__Task to carry out__
Precise copying is required. Return the data below in full.
──────
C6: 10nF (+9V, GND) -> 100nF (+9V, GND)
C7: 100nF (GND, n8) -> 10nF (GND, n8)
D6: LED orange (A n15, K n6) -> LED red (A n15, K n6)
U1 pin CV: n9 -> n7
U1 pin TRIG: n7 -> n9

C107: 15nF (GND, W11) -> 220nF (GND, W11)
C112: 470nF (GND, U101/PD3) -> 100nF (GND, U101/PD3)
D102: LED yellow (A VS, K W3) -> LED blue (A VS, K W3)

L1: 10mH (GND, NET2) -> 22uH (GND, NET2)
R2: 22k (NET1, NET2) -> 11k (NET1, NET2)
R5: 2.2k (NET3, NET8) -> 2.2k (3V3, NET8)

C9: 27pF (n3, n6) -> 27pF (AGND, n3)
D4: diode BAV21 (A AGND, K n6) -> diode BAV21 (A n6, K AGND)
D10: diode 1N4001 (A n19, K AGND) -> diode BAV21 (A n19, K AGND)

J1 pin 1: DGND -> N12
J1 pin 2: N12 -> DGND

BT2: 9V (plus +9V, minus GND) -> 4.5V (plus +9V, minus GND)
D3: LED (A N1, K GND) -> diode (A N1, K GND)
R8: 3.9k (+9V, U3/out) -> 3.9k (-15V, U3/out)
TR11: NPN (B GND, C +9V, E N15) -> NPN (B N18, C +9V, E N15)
──────
__Solution for this task__
C6: 10nF (+9V, GND) -> 100nF (+9V, GND)
C7: 100nF (GND, n8) -> 10nF (GND, n8)
D6: LED orange (A n15, K n6) -> LED red (A n15, K n6)
U1 pin CV: n9 -> n7
U1 pin TRIG: n7 -> n9

C107: 15nF (GND, W11) -> 220nF (GND, W11)
C112: 470nF (GND, U101/PD3) -> 100nF (GND, U101/PD3)
D102: LED yellow (A VS, K W3) -> LED blue (A VS, K W3)

L1: 10mH (GND, NET2) -> 22uH (GND, NET2)
R2: 22k (NET1, NET2) -> 11k (NET1, NET2)
R5: 2.2k (NET3, NET8) -> 2.2k (3V3, NET8)

C9: 27pF (n3, n6) -> 27pF (AGND, n3)
D4: diode BAV21 (A AGND, K n6) -> diode BAV21 (A n6, K AGND)
D10: diode 1N4001 (A n19, K AGND) -> diode BAV21 (A n19, K AGND)

J1 pin 1: DGND -> N12
J1 pin 2: N12 -> DGND

BT2: 9V (plus +9V, minus GND) -> 4.5V (plus +9V, minus GND)
D3: LED (A N1, K GND) -> diode (A N1, K GND)
R8: 3.9k (+9V, U3/out) -> 3.9k (-15V, U3/out)
TR11: NPN (B GND, C +9V, E N15) -> NPN (B N18, C +9V, E N15)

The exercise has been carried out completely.